*Task to carry out*:
An exact copy of the entries below is needed, with every picture left out.

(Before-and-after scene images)
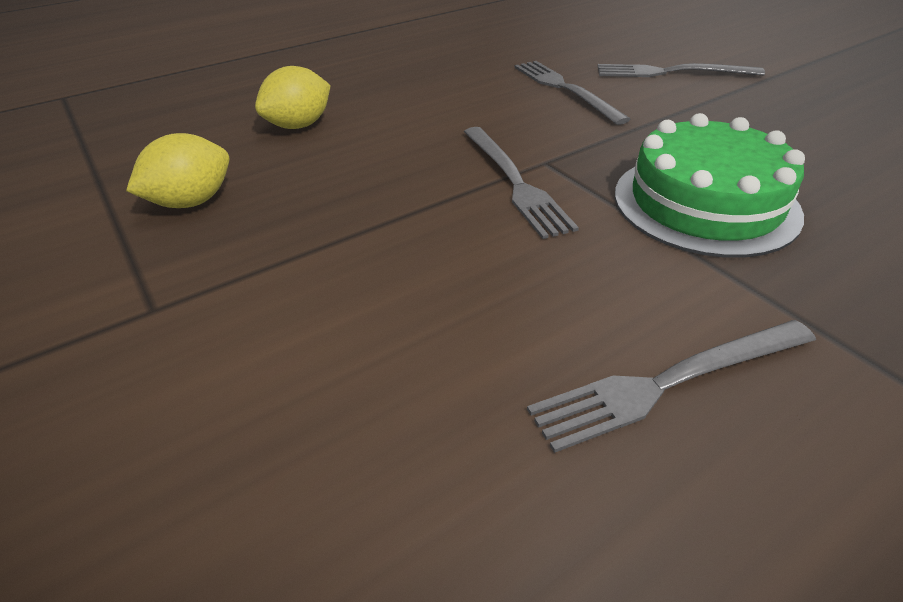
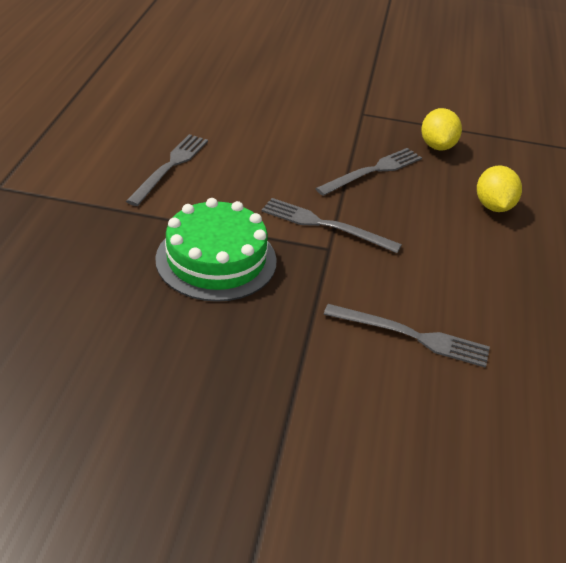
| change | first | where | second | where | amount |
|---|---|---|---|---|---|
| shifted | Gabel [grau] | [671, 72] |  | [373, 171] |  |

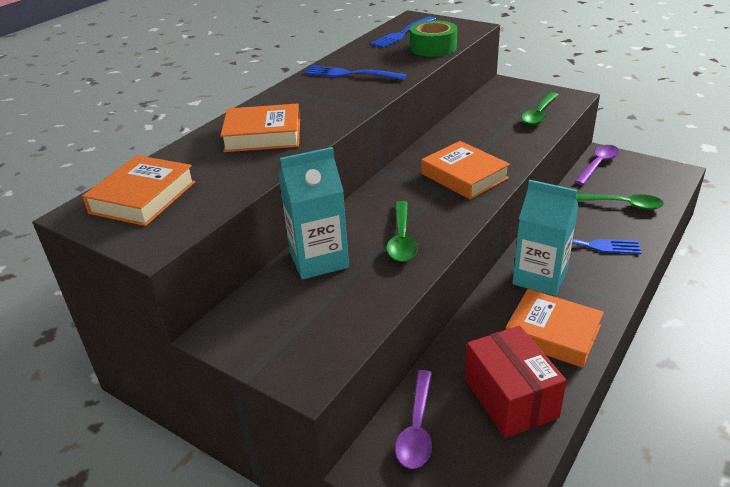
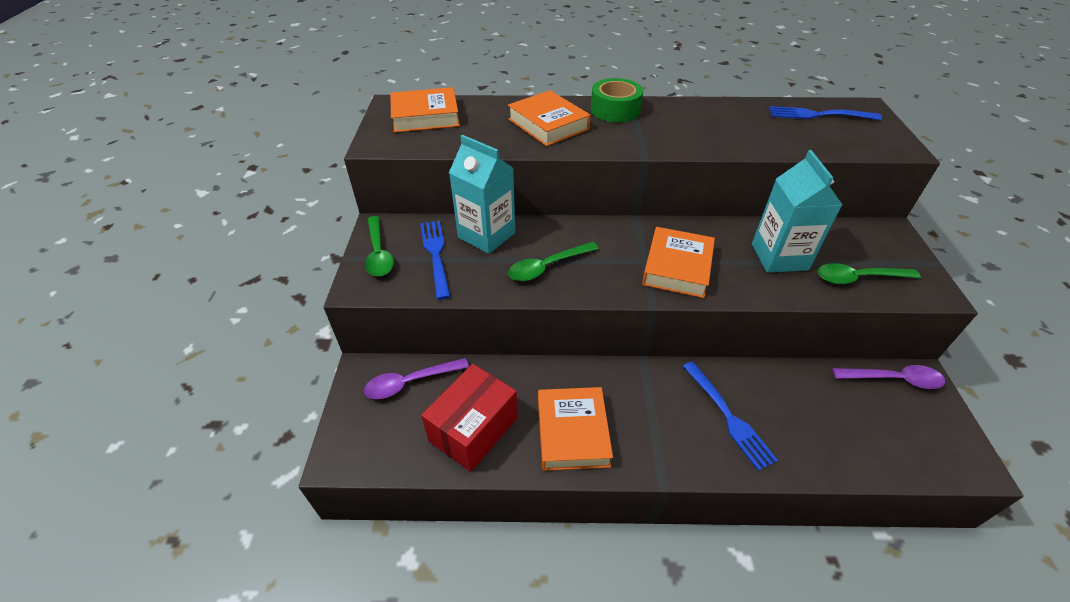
| change | first | where | second | where | amount |
|---|---|---|---|---|---|
| shifted | Gabel [blau] | [350, 74] |  | [436, 255] |  |
| shifted | Klebeband [grün] | [433, 48] |  | [615, 110] |  |
| shifted | Getränkekarton [türkis] | [540, 278] |  | [779, 257] |  |
| shifted | Löffel [grün] | [622, 204] |  | [378, 253] |  |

*Finished exercise*:
| change | first | where | second | where | amount |
|---|---|---|---|---|---|
| shifted | Gabel [grau] | [671, 72] |  | [373, 171] |  |

| change | first | where | second | where | amount |
|---|---|---|---|---|---|
| shifted | Gabel [blau] | [350, 74] |  | [436, 255] |  |
| shifted | Klebeband [grün] | [433, 48] |  | [615, 110] |  |
| shifted | Getränkekarton [türkis] | [540, 278] |  | [779, 257] |  |
| shifted | Löffel [grün] | [622, 204] |  | [378, 253] |  |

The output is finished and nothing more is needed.